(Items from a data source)
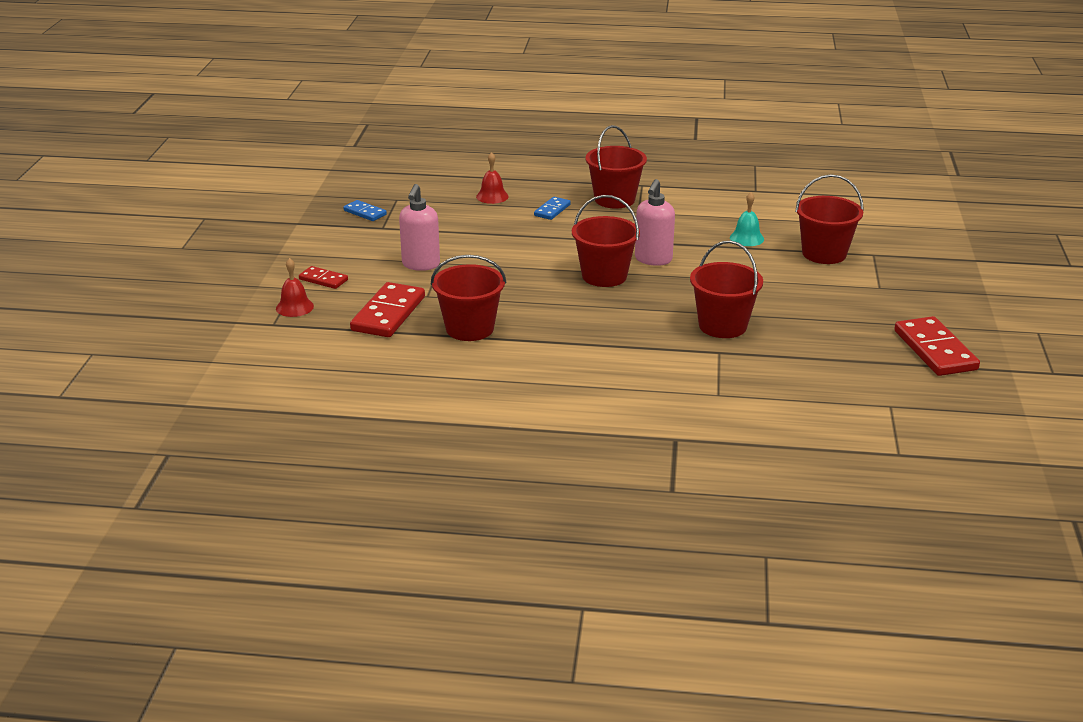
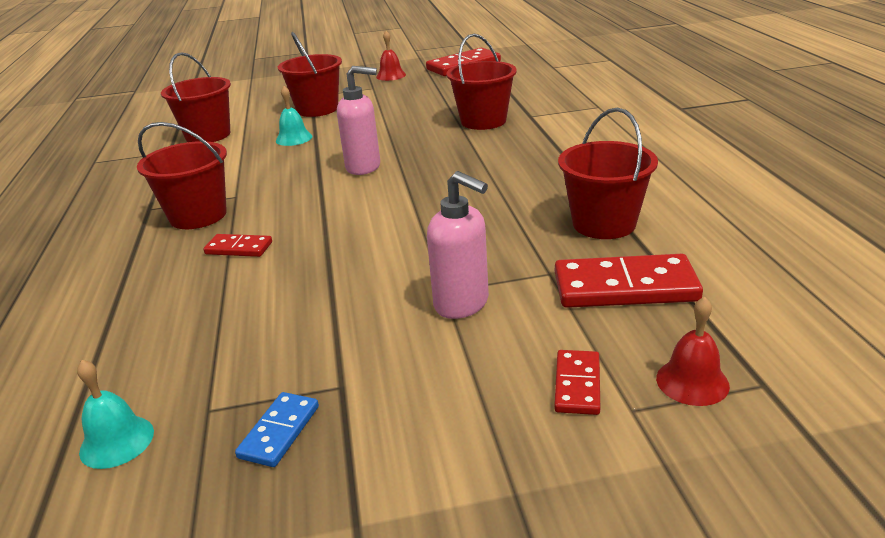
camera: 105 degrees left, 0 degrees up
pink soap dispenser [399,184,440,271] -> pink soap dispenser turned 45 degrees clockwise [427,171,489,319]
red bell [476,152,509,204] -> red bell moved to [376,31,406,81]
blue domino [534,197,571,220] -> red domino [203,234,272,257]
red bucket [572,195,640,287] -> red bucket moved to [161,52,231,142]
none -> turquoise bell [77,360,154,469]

---

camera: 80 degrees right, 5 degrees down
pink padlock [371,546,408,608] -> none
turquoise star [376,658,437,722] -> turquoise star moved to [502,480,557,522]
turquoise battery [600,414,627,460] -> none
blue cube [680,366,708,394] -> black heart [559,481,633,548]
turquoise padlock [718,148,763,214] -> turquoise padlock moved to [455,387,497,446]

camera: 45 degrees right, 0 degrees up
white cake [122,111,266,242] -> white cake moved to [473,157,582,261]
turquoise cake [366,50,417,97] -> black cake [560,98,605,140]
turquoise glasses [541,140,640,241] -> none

:: Your assignment ::
Out of the entries above, write out only the lines between the line holding "white cake [122,111,266,242]" and the line holding "turquoise glasses [541,140,640,241] -> none", inclusive, each exactly as given.

:: Output of the exercise ::
white cake [122,111,266,242] -> white cake moved to [473,157,582,261]
turquoise cake [366,50,417,97] -> black cake [560,98,605,140]
turquoise glasses [541,140,640,241] -> none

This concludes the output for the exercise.